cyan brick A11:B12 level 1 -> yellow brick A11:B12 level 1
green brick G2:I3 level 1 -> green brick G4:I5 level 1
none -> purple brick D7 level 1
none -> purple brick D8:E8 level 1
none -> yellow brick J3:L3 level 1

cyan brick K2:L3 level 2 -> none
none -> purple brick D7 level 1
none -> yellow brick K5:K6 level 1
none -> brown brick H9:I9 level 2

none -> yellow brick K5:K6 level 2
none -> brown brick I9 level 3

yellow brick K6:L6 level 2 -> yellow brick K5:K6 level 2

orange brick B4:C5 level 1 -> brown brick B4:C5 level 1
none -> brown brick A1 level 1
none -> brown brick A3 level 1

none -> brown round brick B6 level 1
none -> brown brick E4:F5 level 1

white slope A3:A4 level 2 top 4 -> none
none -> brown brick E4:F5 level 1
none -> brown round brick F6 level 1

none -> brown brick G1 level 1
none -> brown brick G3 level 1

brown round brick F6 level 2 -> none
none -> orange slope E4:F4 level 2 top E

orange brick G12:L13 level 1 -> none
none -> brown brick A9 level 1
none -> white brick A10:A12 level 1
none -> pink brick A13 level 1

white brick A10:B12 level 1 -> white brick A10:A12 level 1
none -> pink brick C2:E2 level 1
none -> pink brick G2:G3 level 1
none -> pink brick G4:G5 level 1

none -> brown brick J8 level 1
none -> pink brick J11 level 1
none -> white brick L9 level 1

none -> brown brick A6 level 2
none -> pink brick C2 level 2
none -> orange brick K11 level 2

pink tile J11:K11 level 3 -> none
==============================
Task item:
Using the records above, copy every line that has the word "yellow" in it.

Task response:
cyan brick A11:B12 level 1 -> yellow brick A11:B12 level 1
none -> yellow brick J3:L3 level 1
none -> yellow brick K5:K6 level 1
none -> yellow brick K5:K6 level 2
yellow brick K6:L6 level 2 -> yellow brick K5:K6 level 2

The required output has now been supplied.